__INSTRUCTIONS TO FOLLOW__:
Every line below is to be given again precisely; images are to be left out.

------ DATA ------

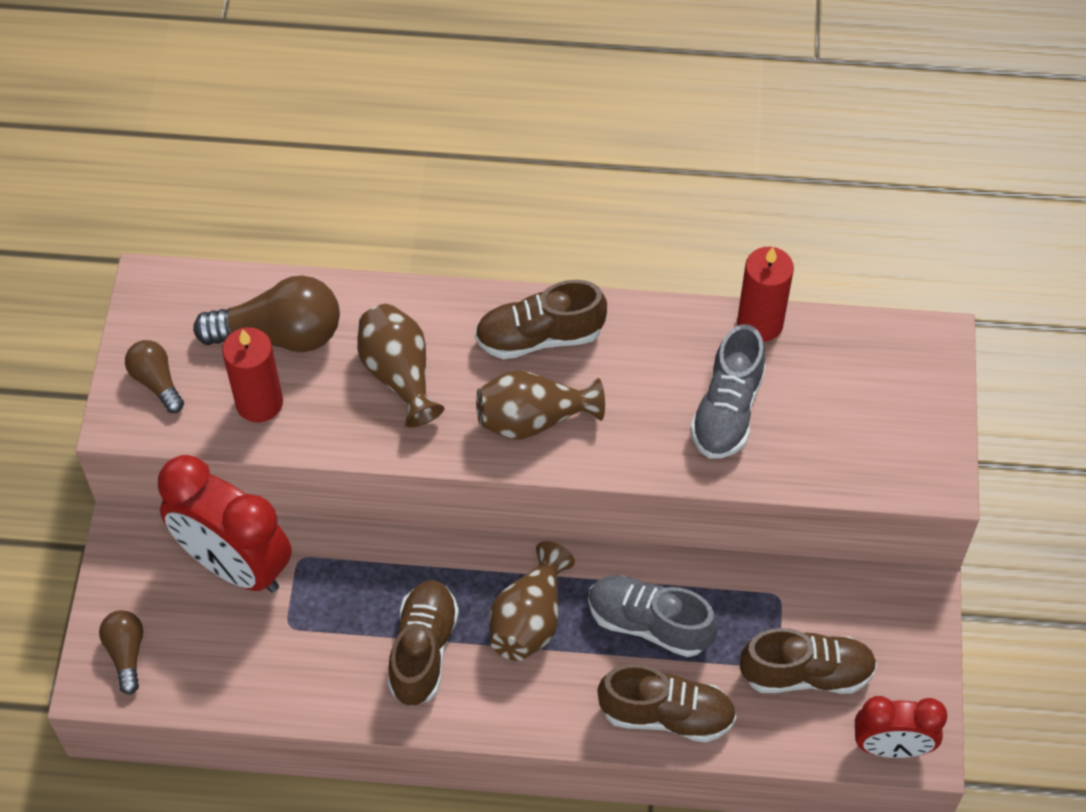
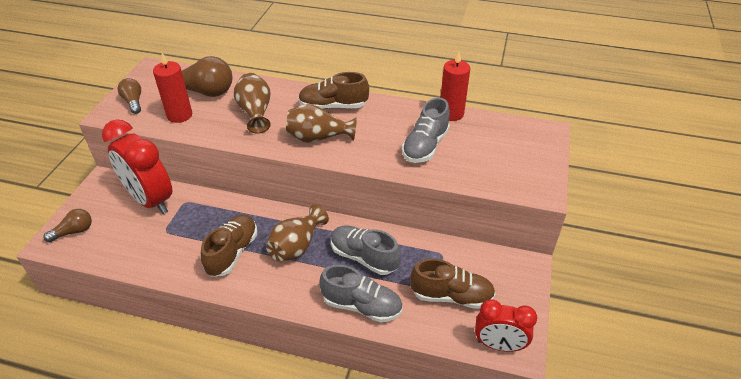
camera: 10 degrees right, 15 degrees down
brown light bulb [99,610,143,695] -> brown light bulb turned 60 degrees clockwise [43,209,92,243]
brown shoe [597,664,736,742] -> grey shoe [319,265,402,323]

------

__OUTPUT__:
camera: 10 degrees right, 15 degrees down
brown light bulb [99,610,143,695] -> brown light bulb turned 60 degrees clockwise [43,209,92,243]
brown shoe [597,664,736,742] -> grey shoe [319,265,402,323]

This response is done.